[Problem description]
Restate all of the records below exactly. Do not carry over any image.

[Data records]
• • • •

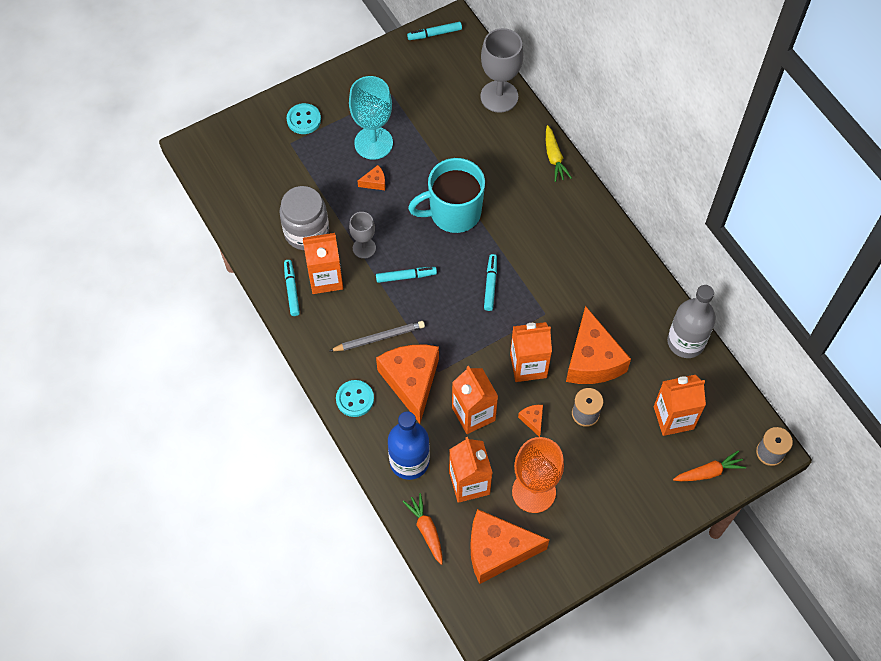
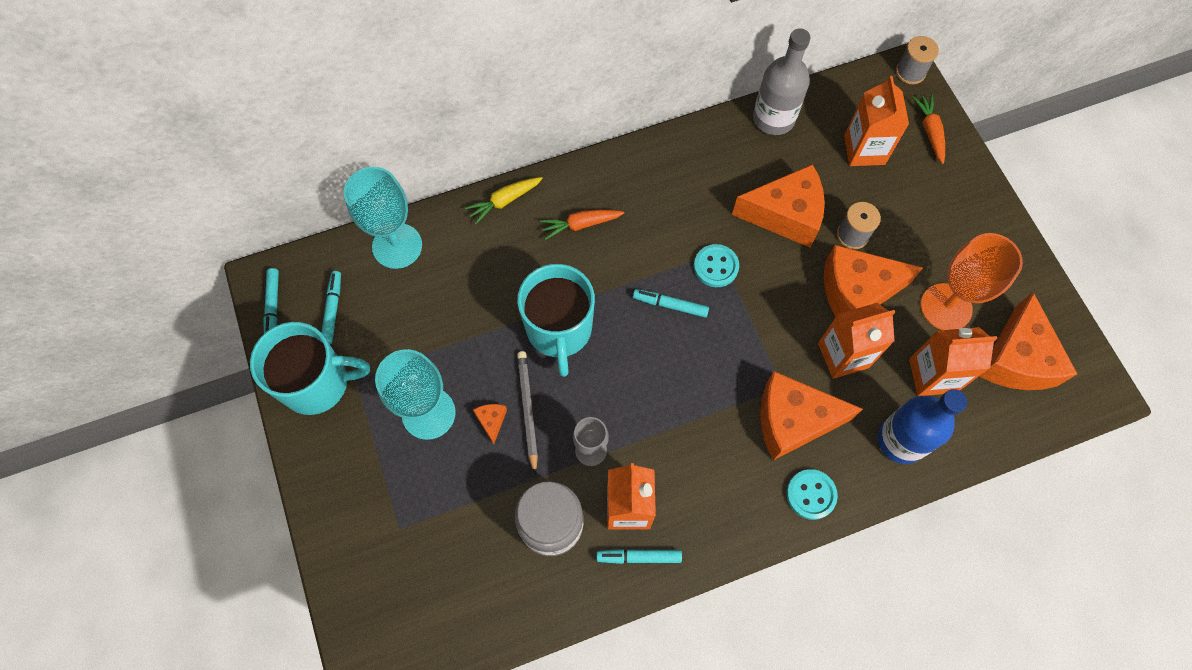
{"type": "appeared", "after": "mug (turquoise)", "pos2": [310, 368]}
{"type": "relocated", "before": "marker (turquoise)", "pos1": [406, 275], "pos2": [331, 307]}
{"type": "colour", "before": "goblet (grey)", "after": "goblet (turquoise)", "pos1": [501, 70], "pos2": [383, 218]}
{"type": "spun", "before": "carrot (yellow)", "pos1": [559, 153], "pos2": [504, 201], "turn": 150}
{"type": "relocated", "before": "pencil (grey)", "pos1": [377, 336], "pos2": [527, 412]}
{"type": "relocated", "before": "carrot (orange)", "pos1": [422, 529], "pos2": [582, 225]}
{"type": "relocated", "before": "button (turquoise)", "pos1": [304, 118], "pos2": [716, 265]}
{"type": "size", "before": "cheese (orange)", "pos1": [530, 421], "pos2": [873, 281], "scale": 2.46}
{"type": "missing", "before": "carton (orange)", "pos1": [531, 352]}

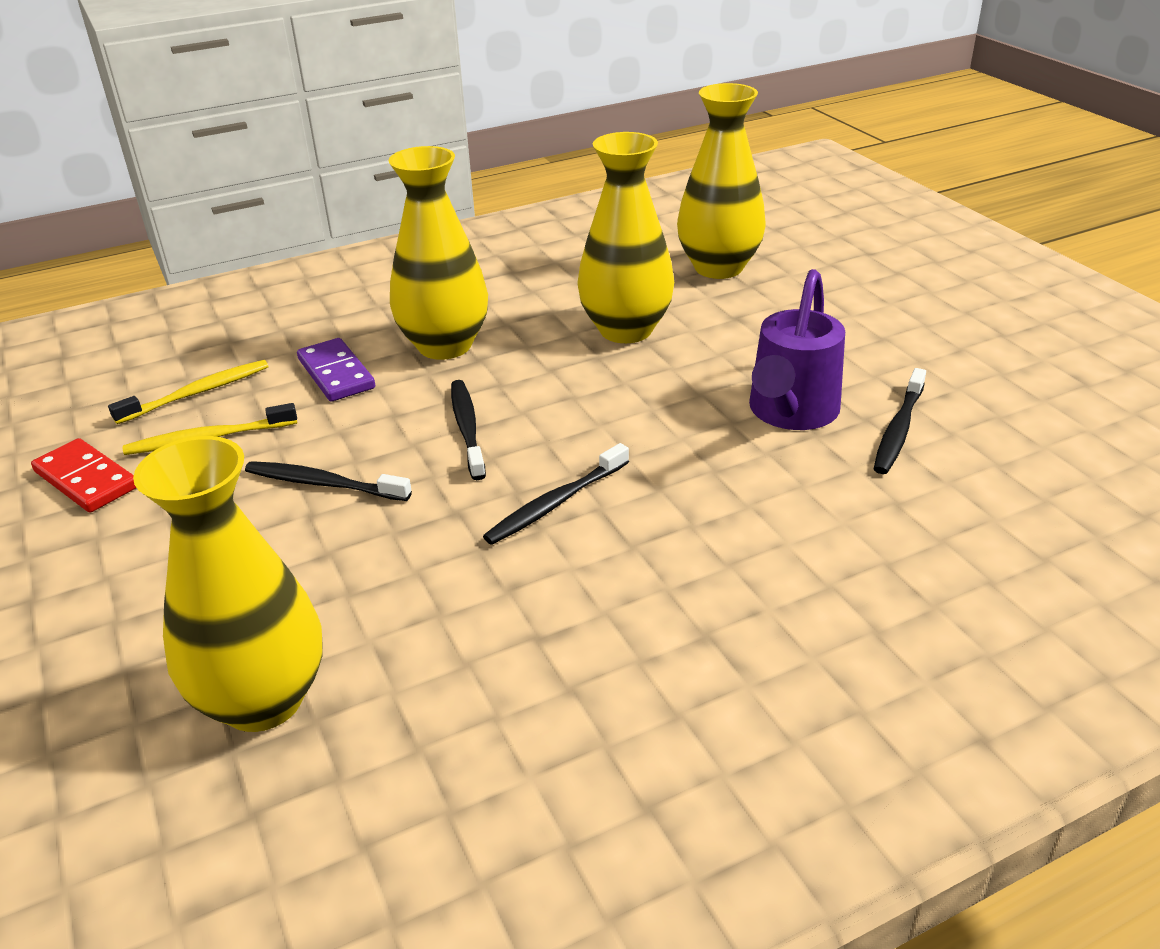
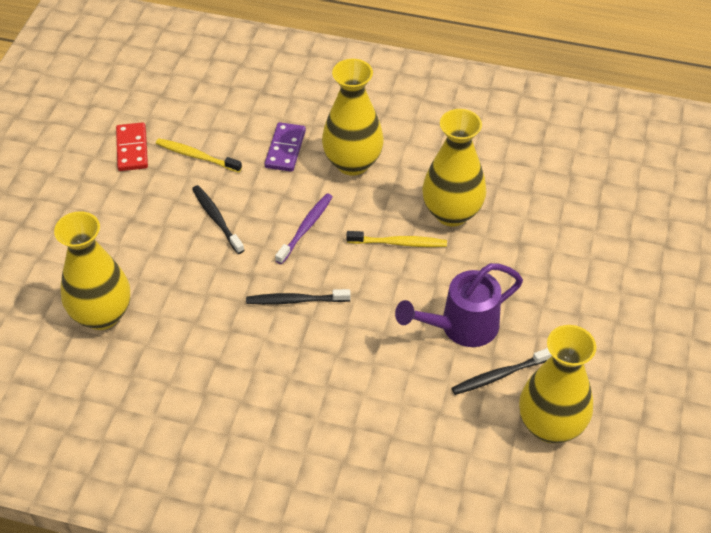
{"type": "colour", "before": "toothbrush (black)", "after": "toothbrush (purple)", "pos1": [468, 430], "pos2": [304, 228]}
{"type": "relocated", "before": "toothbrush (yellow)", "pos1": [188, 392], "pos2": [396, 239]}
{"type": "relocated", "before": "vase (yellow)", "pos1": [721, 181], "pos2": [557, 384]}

• • • •

[Response area]
{"type": "appeared", "after": "mug (turquoise)", "pos2": [310, 368]}
{"type": "relocated", "before": "marker (turquoise)", "pos1": [406, 275], "pos2": [331, 307]}
{"type": "colour", "before": "goblet (grey)", "after": "goblet (turquoise)", "pos1": [501, 70], "pos2": [383, 218]}
{"type": "spun", "before": "carrot (yellow)", "pos1": [559, 153], "pos2": [504, 201], "turn": 150}
{"type": "relocated", "before": "pencil (grey)", "pos1": [377, 336], "pos2": [527, 412]}
{"type": "relocated", "before": "carrot (orange)", "pos1": [422, 529], "pos2": [582, 225]}
{"type": "relocated", "before": "button (turquoise)", "pos1": [304, 118], "pos2": [716, 265]}
{"type": "size", "before": "cheese (orange)", "pos1": [530, 421], "pos2": [873, 281], "scale": 2.46}
{"type": "missing", "before": "carton (orange)", "pos1": [531, 352]}

{"type": "colour", "before": "toothbrush (black)", "after": "toothbrush (purple)", "pos1": [468, 430], "pos2": [304, 228]}
{"type": "relocated", "before": "toothbrush (yellow)", "pos1": [188, 392], "pos2": [396, 239]}
{"type": "relocated", "before": "vase (yellow)", "pos1": [721, 181], "pos2": [557, 384]}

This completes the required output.